Repeat the data as given. Images do not go in the copy.

Information provided:
******

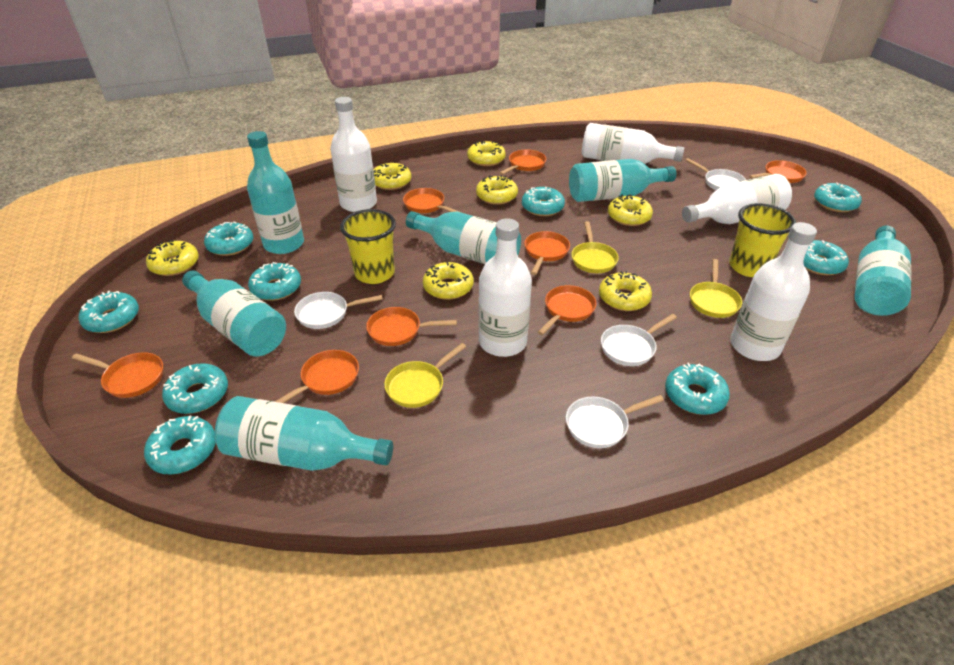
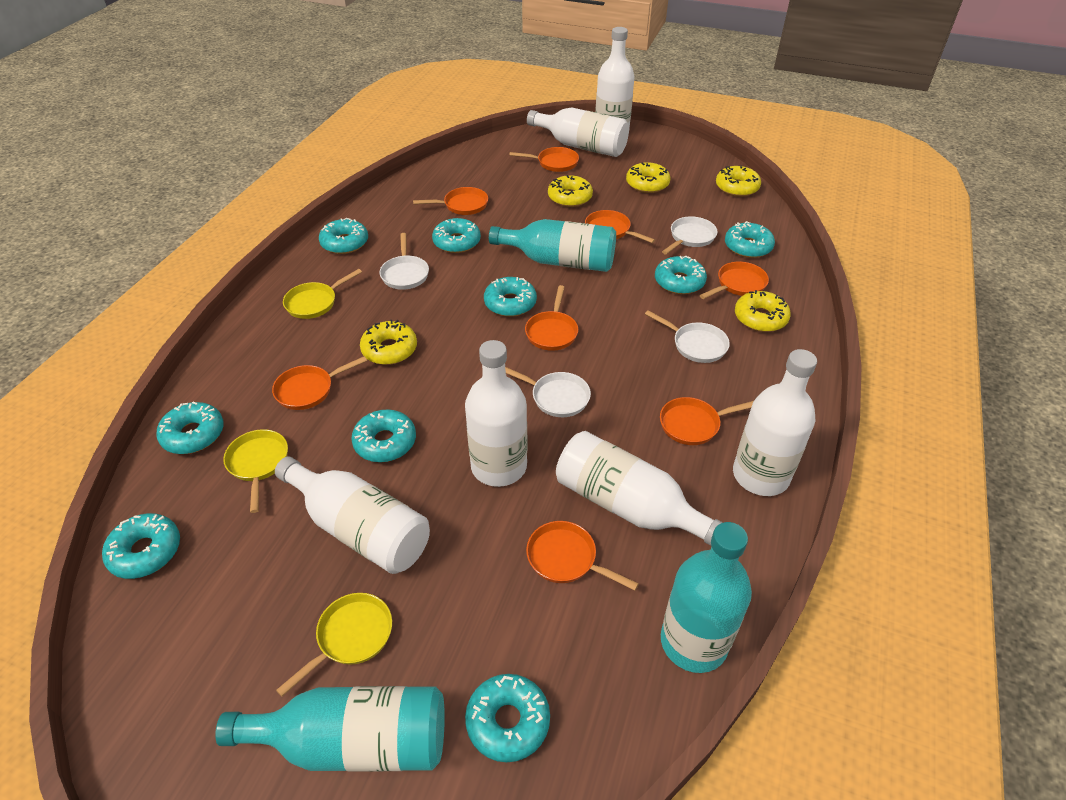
turquoise bottle: 6 -> 3
white bottle: 5 -> 6
yellow cup: 2 -> 0
yellow donut: 7 -> 5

******

Output below:
turquoise bottle: 6 -> 3
white bottle: 5 -> 6
yellow cup: 2 -> 0
yellow donut: 7 -> 5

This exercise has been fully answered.